--- RECORDS FOR THE EXERCISE ---
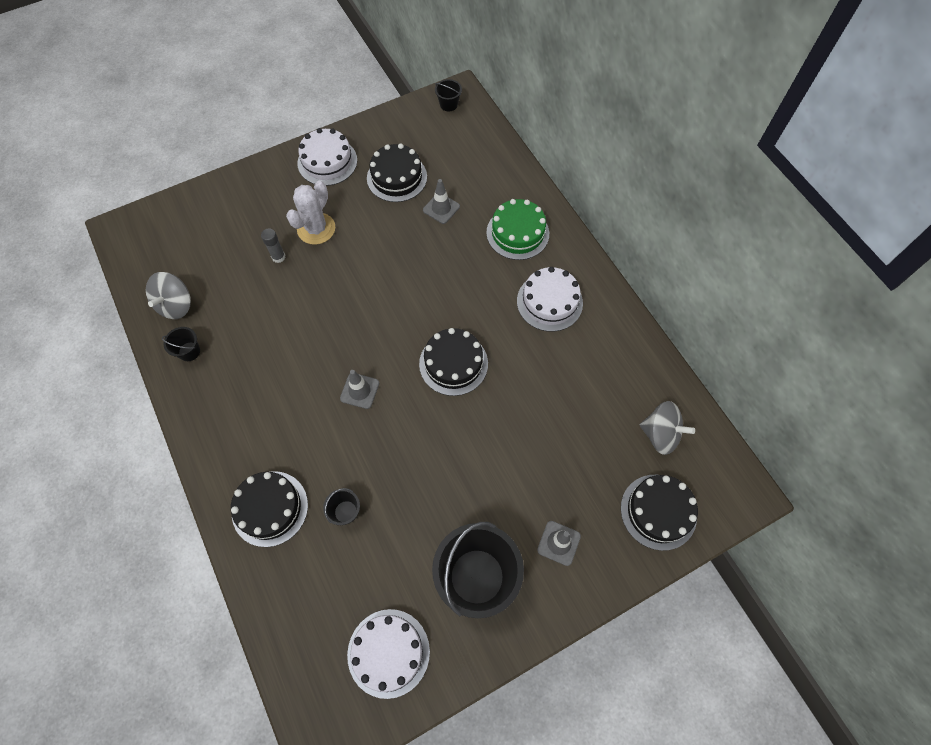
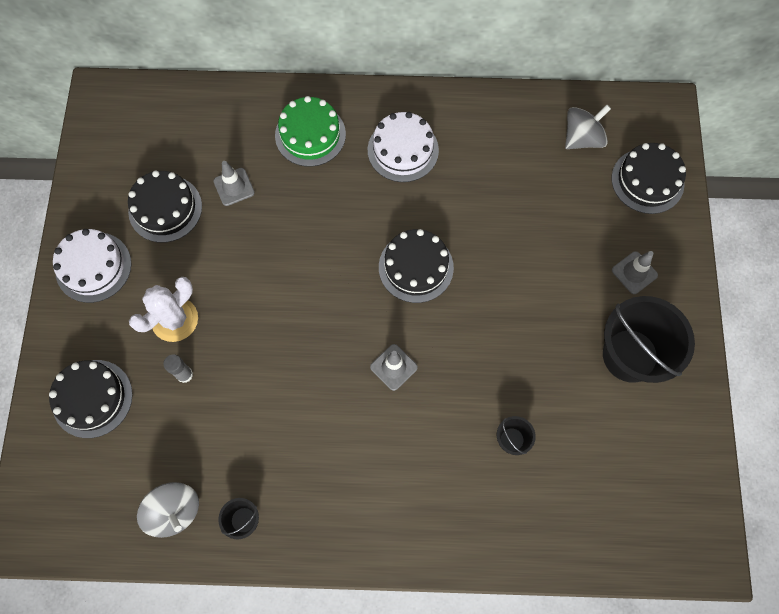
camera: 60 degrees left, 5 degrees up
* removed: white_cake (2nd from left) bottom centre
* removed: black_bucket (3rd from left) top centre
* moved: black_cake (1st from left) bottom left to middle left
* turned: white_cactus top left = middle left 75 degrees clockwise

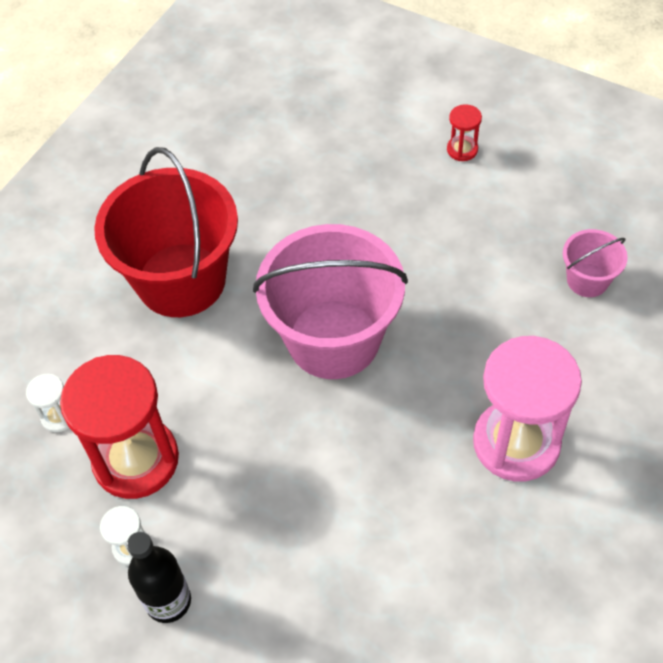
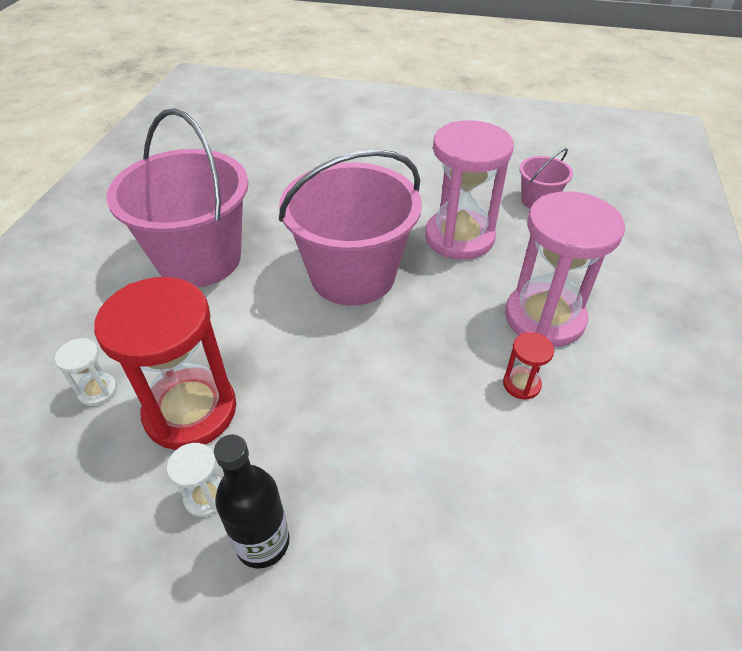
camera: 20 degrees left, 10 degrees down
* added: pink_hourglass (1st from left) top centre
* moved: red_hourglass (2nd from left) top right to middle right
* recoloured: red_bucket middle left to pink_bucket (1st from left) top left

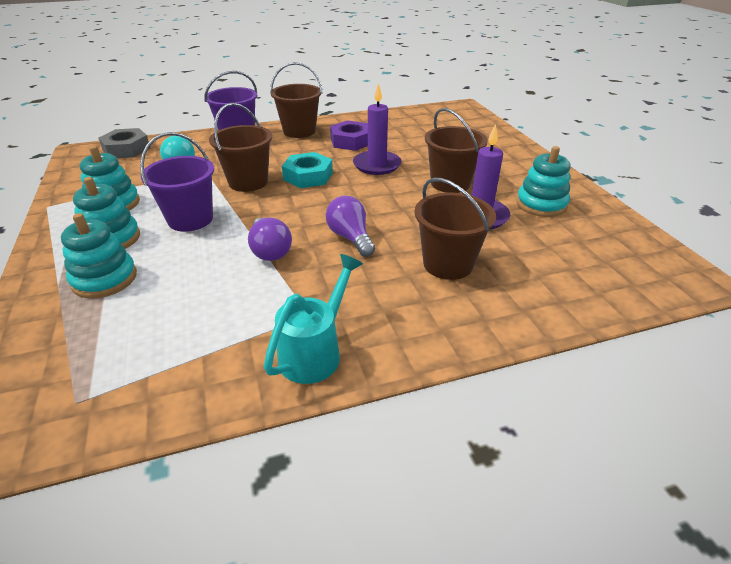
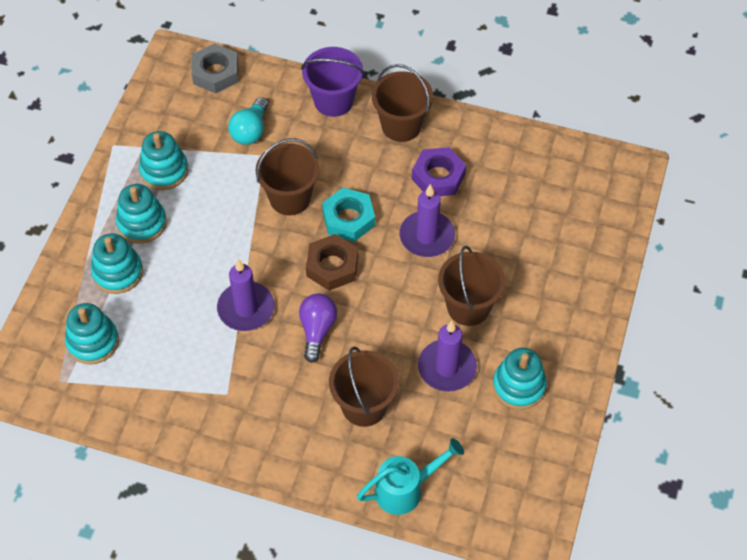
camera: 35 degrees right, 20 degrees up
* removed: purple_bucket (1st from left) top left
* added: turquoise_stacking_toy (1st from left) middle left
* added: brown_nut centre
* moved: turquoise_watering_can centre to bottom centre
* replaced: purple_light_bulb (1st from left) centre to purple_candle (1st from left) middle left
---
#### ACTIVITY:
Select every line in the records above that contains the word "camera".

#### ANSWER SPACE:
camera: 60 degrees left, 5 degrees up
camera: 20 degrees left, 10 degrees down
camera: 35 degrees right, 20 degrees up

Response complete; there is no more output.